(EXERCISE DETAILS): Copy all of the data below word for word, leaving out the images.

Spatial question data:
☆ ☆ ☆

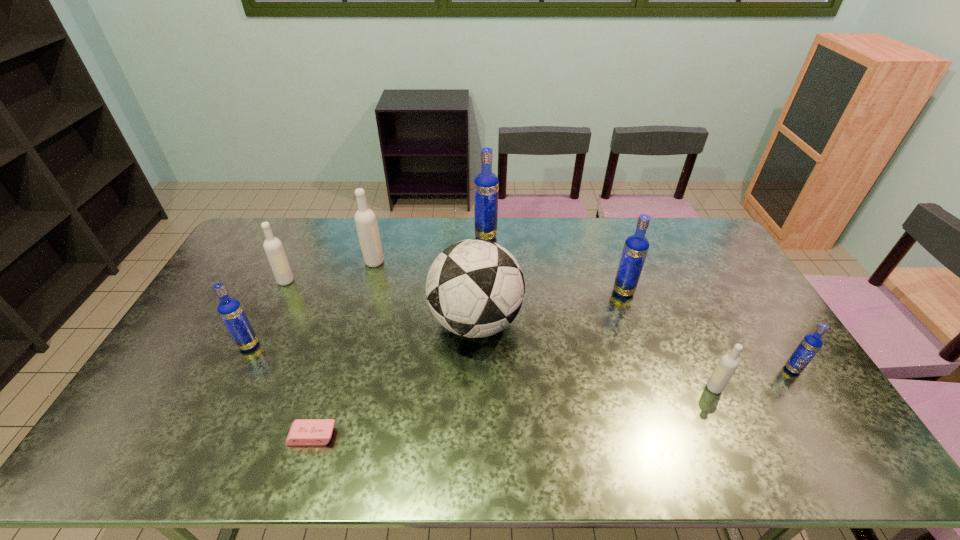
In the image, there is a desktop. At what (x,y) coordinates should I click in order to perform the action: click on free space at the left edge. Please return your answer as a coordinate pair (x, y). Looking at the image, I should click on (242, 256).

Identify the location of free region at the right edge. (715, 313).

Locate an element on the screen. free space between the second nearest white vodka and the second farthest object is located at coordinates (330, 272).

Where is `vacant region between the farthest white vodka and the biggest blue vodka`? The height and width of the screenshot is (540, 960). vacant region between the farthest white vodka and the biggest blue vodka is located at coordinates (430, 249).

Find the location of a particular element. unoccupied position between the farthest white vodka and the soccer ball is located at coordinates (425, 292).

What are the coordinates of `vacant point located between the farthest vodka and the third biggest blue vodka` in the screenshot? It's located at (368, 291).

What are the coordinates of `vacant space that is in between the third nearest blue vodka and the tallest vodka` in the screenshot? It's located at (555, 264).

This screenshot has width=960, height=540. In order to click on free spot between the fifth farthest vodka and the black soccer ball in this screenshot , I will do `click(362, 334)`.

The width and height of the screenshot is (960, 540). I want to click on free space between the second biggest white vodka and the rightmost white vodka, so coord(500,335).

Locate an element on the screen. This screenshot has height=540, width=960. free space between the pink eraser and the second white vodka from right to left is located at coordinates (344, 349).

☆ ☆ ☆

(EXERCISE ANSWER):
In the image, there is a desktop. At what (x,y) coordinates should I click in order to perform the action: click on free space at the left edge. Please return your answer as a coordinate pair (x, y). Looking at the image, I should click on (242, 256).

Identify the location of free region at the right edge. (715, 313).

Locate an element on the screen. free space between the second nearest white vodka and the second farthest object is located at coordinates (330, 272).

Where is `vacant region between the farthest white vodka and the biggest blue vodka`? The height and width of the screenshot is (540, 960). vacant region between the farthest white vodka and the biggest blue vodka is located at coordinates (430, 249).

Find the location of a particular element. unoccupied position between the farthest white vodka and the soccer ball is located at coordinates (425, 292).

What are the coordinates of `vacant point located between the farthest vodka and the third biggest blue vodka` in the screenshot? It's located at (368, 291).

What are the coordinates of `vacant space that is in between the third nearest blue vodka and the tallest vodka` in the screenshot? It's located at (555, 264).

This screenshot has width=960, height=540. In order to click on free spot between the fifth farthest vodka and the black soccer ball in this screenshot , I will do `click(362, 334)`.

The width and height of the screenshot is (960, 540). I want to click on free space between the second biggest white vodka and the rightmost white vodka, so coord(500,335).

Locate an element on the screen. This screenshot has height=540, width=960. free space between the pink eraser and the second white vodka from right to left is located at coordinates (344, 349).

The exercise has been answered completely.